Please repeat the data exactly. Any picture in it stays out.

=== PROVIDED MATERIAL ===

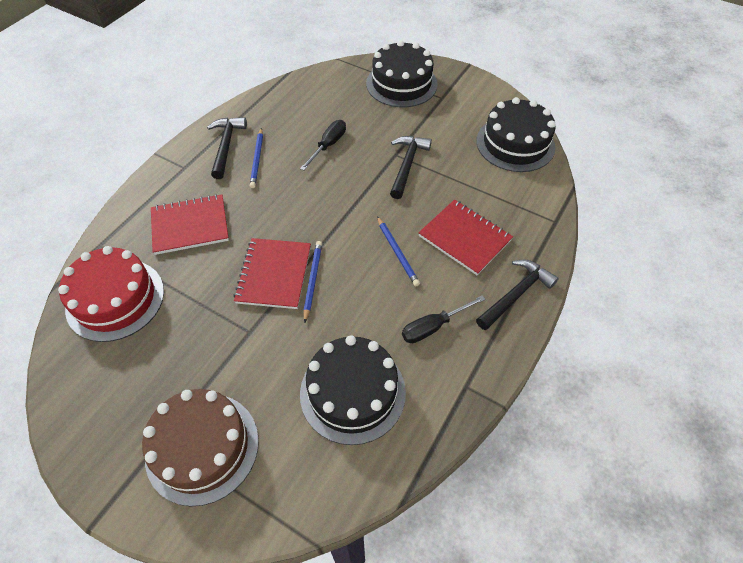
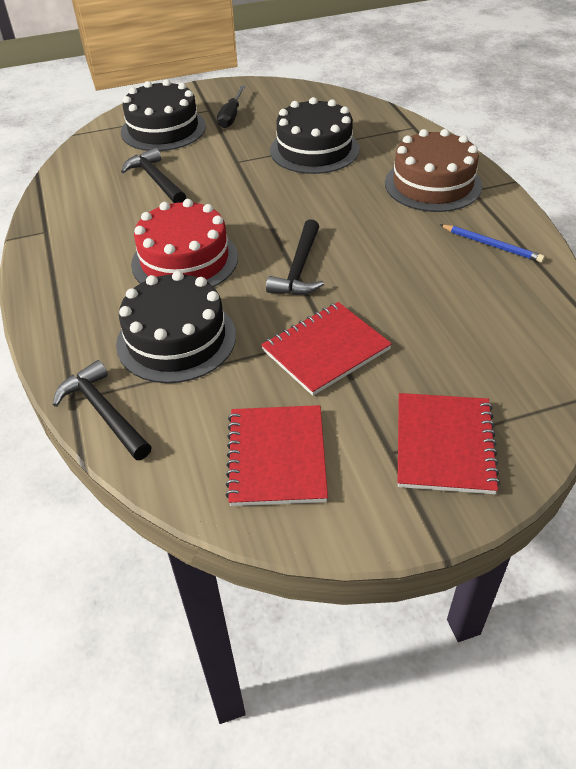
black screwdriver: 2 -> 1
blue pencil: 3 -> 1

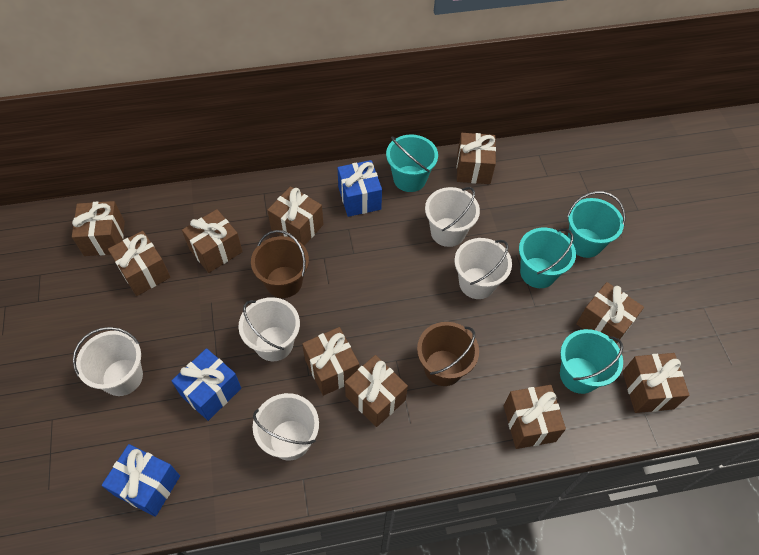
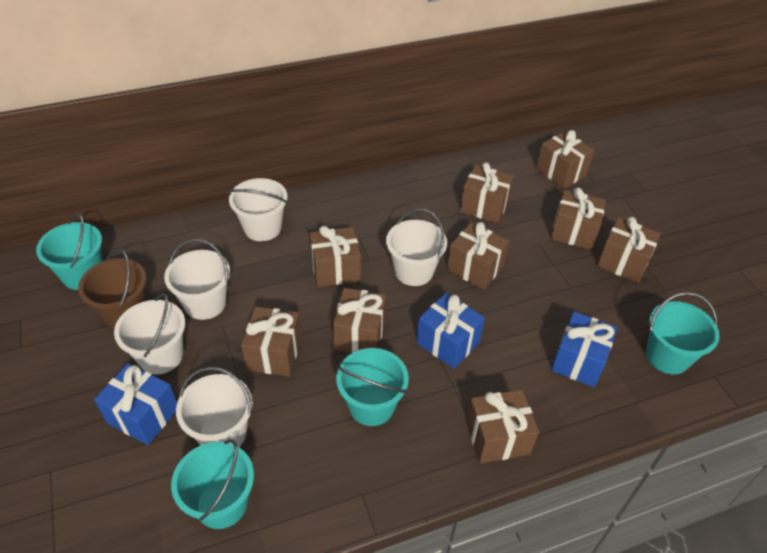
brown bucket: 2 -> 1
brown gift: 10 -> 9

===

** SOLUTION BELOW **
black screwdriver: 2 -> 1
blue pencil: 3 -> 1

brown bucket: 2 -> 1
brown gift: 10 -> 9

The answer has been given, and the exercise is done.